◆ **Directions for this task**
Output only the lines of the entries that follow, starting at the one with "L201: none -> 2.2mH (GND, W4)" and running down to the one with "R203: 3.9k (5V, GND) -> 3.9k (5V, W2)", both included and unchanged.
*** Opening of Given data ***
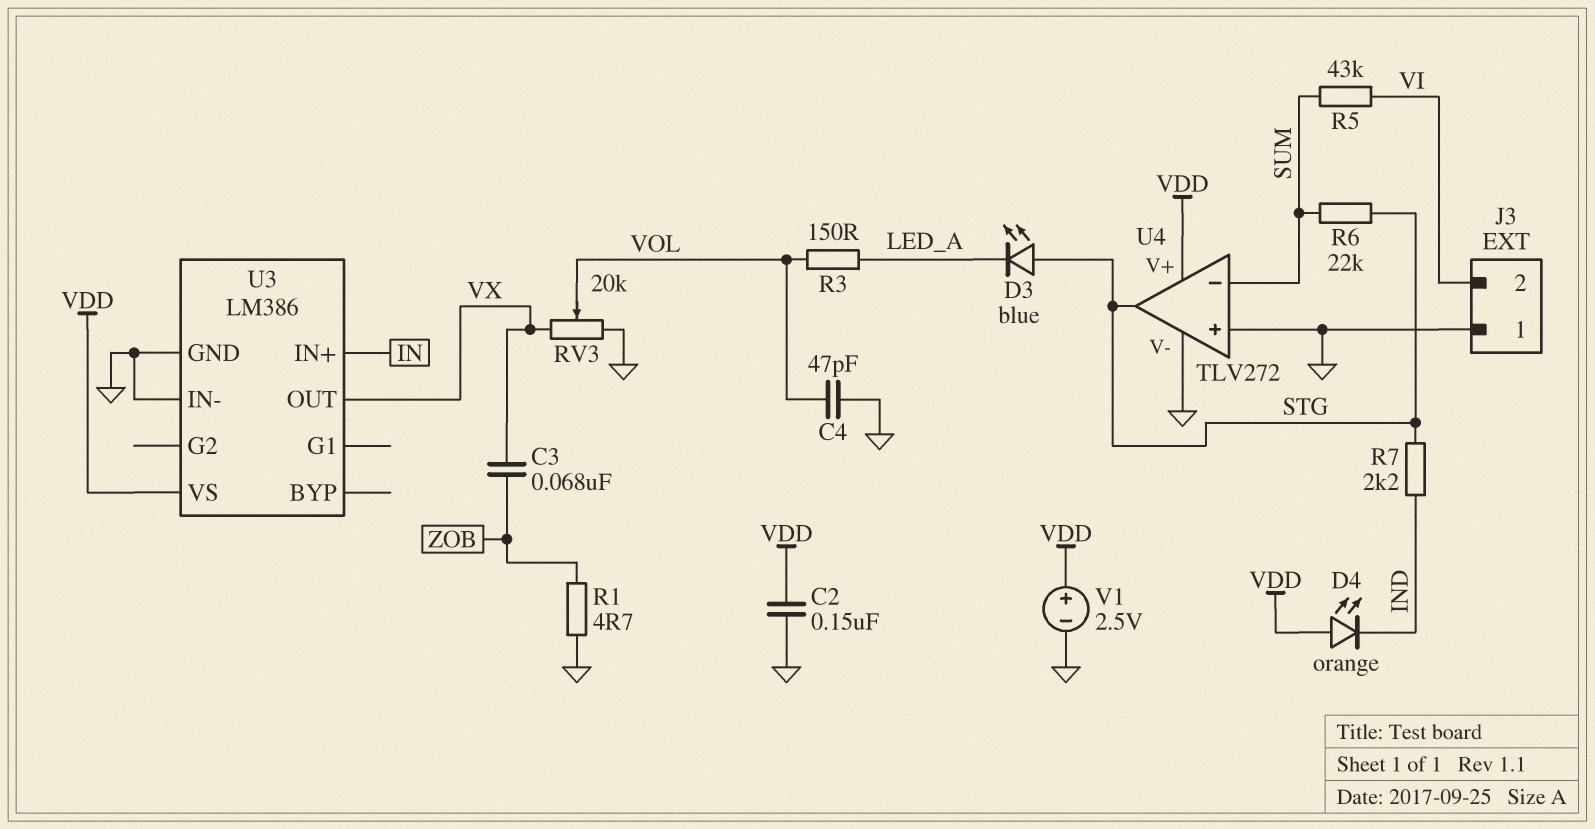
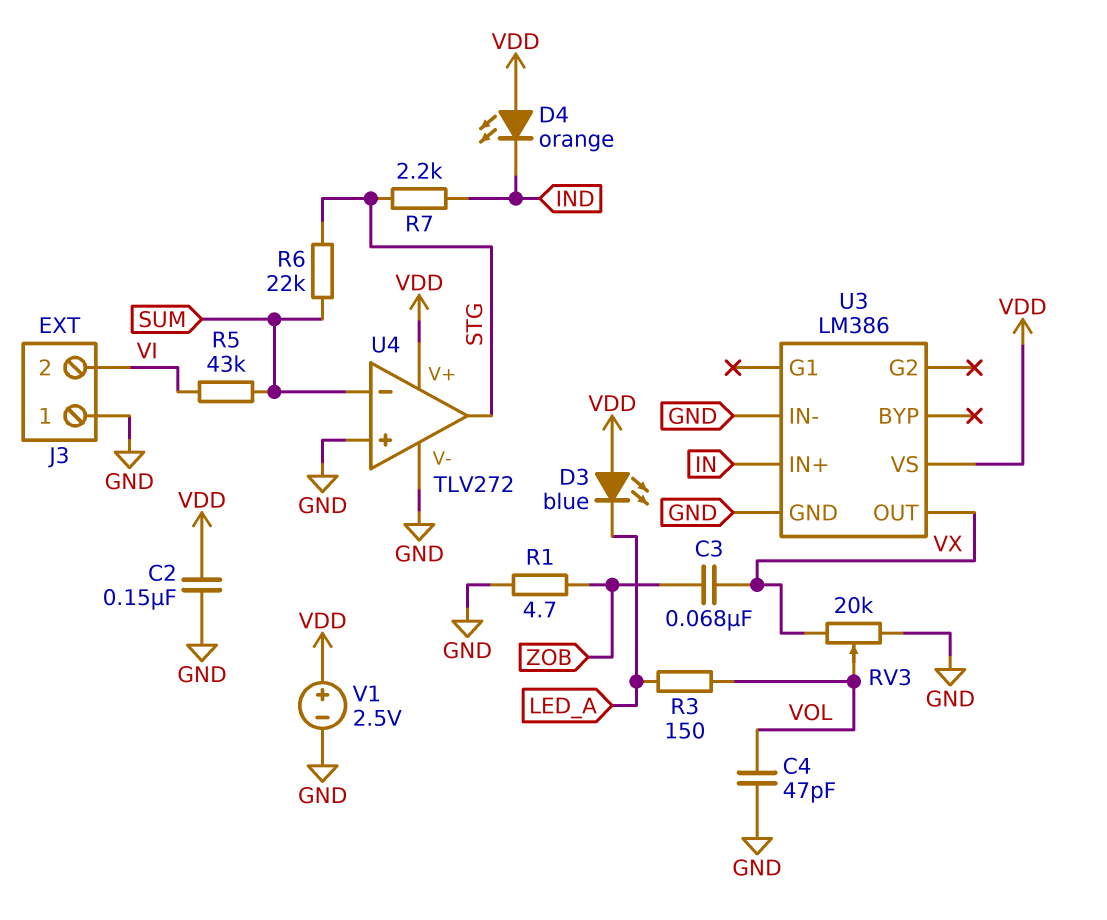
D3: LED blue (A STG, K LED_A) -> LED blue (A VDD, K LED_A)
*** Close of Given data ***
*** Opening of Given data ***
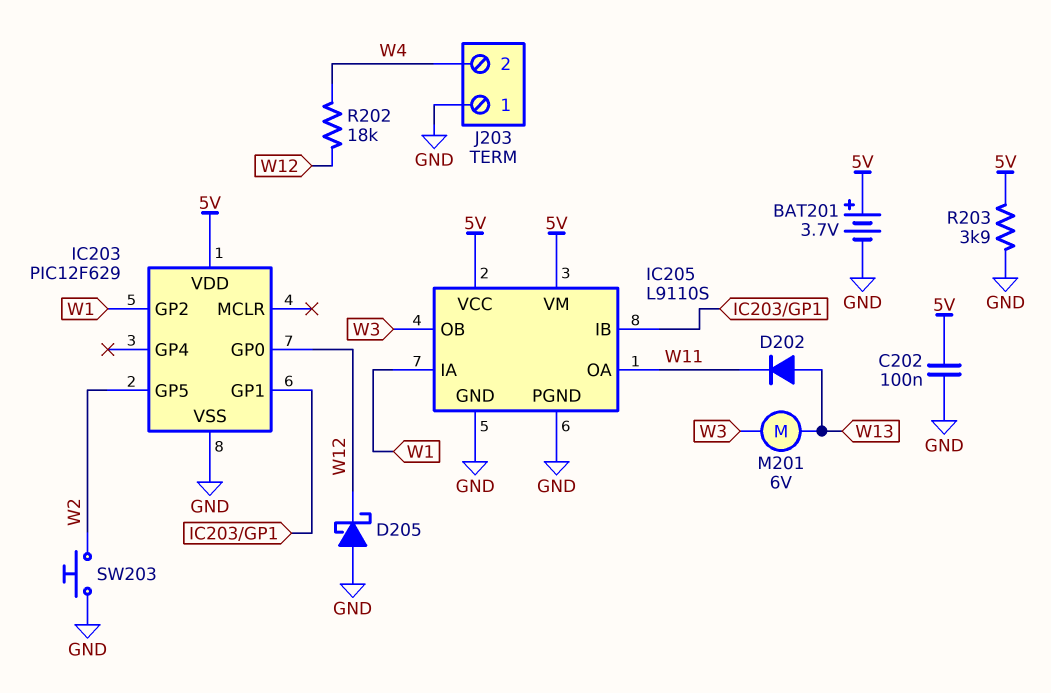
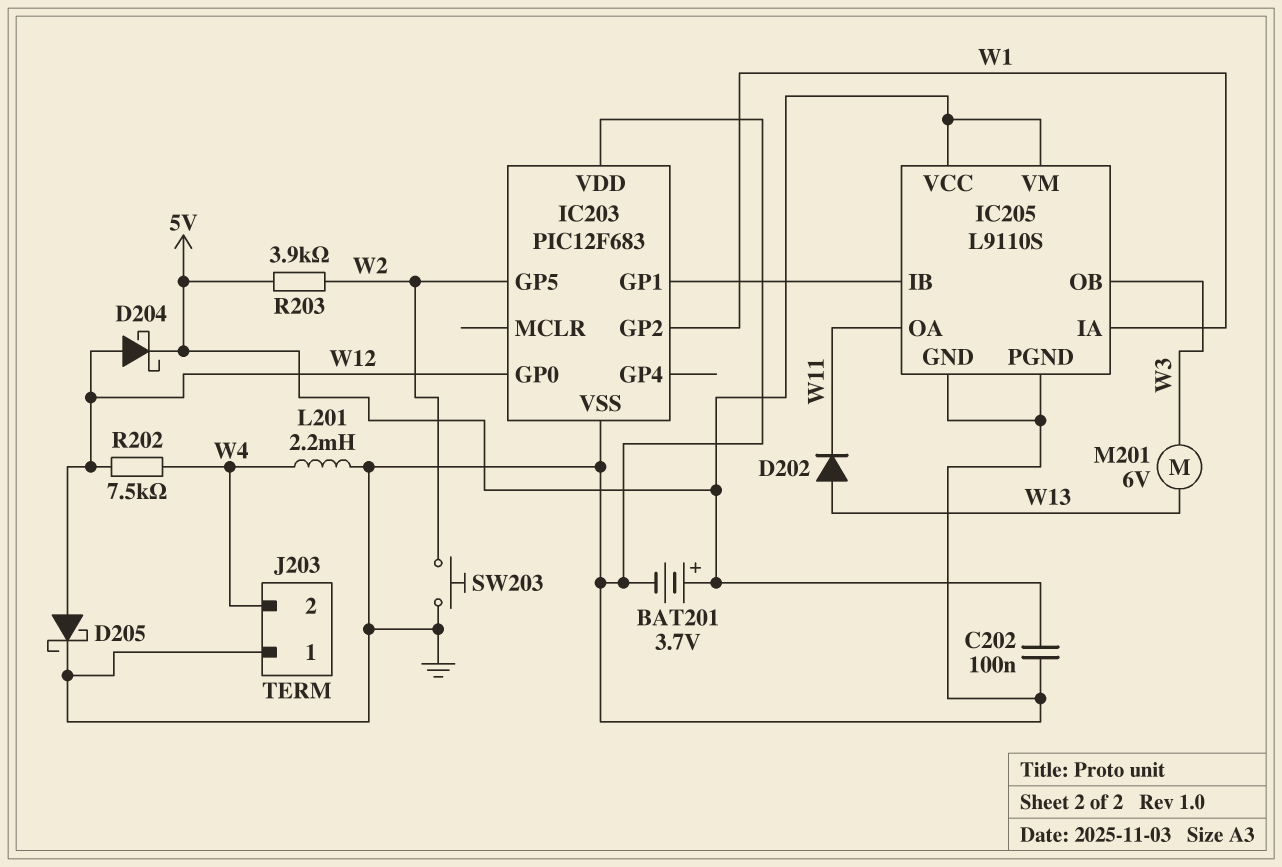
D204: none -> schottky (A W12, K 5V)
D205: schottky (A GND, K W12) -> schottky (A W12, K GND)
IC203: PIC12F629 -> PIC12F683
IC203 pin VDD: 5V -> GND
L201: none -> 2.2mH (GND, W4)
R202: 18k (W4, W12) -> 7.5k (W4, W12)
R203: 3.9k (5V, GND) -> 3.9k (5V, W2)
*** Close of Given data ***
◆ **Task answer**
L201: none -> 2.2mH (GND, W4)
R202: 18k (W4, W12) -> 7.5k (W4, W12)
R203: 3.9k (5V, GND) -> 3.9k (5V, W2)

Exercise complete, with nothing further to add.